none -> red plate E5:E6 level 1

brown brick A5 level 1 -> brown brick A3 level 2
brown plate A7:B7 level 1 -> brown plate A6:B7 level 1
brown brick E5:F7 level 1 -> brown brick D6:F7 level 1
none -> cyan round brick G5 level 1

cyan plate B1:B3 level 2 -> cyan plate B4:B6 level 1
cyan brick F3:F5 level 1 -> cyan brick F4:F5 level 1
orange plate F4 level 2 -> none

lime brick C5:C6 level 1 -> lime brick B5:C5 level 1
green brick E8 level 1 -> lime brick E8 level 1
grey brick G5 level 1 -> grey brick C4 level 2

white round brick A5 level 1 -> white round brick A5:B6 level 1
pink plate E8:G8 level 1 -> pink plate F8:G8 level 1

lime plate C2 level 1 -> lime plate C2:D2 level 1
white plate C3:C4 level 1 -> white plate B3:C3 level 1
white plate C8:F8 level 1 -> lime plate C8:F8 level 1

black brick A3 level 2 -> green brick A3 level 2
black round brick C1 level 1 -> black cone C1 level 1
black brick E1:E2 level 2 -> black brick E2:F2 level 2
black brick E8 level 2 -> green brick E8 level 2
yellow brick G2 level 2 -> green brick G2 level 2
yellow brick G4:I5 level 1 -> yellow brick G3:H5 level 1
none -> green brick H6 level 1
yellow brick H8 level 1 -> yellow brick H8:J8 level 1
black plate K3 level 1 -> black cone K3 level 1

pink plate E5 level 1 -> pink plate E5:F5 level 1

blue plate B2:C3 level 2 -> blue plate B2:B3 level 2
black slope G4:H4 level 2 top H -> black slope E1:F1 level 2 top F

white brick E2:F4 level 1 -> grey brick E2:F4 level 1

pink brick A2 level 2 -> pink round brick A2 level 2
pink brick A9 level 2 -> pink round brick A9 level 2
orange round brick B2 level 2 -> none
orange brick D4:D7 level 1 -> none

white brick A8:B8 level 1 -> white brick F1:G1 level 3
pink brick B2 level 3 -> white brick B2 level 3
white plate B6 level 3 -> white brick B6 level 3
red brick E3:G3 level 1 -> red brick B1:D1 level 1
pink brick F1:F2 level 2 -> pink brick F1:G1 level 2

[Task requirements]: Filter the listing down to the lines holding the word "pink", and return those.

[Solved exercise]:
pink plate E8:G8 level 1 -> pink plate F8:G8 level 1
pink plate E5 level 1 -> pink plate E5:F5 level 1
pink brick A2 level 2 -> pink round brick A2 level 2
pink brick A9 level 2 -> pink round brick A9 level 2
pink brick B2 level 3 -> white brick B2 level 3
pink brick F1:F2 level 2 -> pink brick F1:G1 level 2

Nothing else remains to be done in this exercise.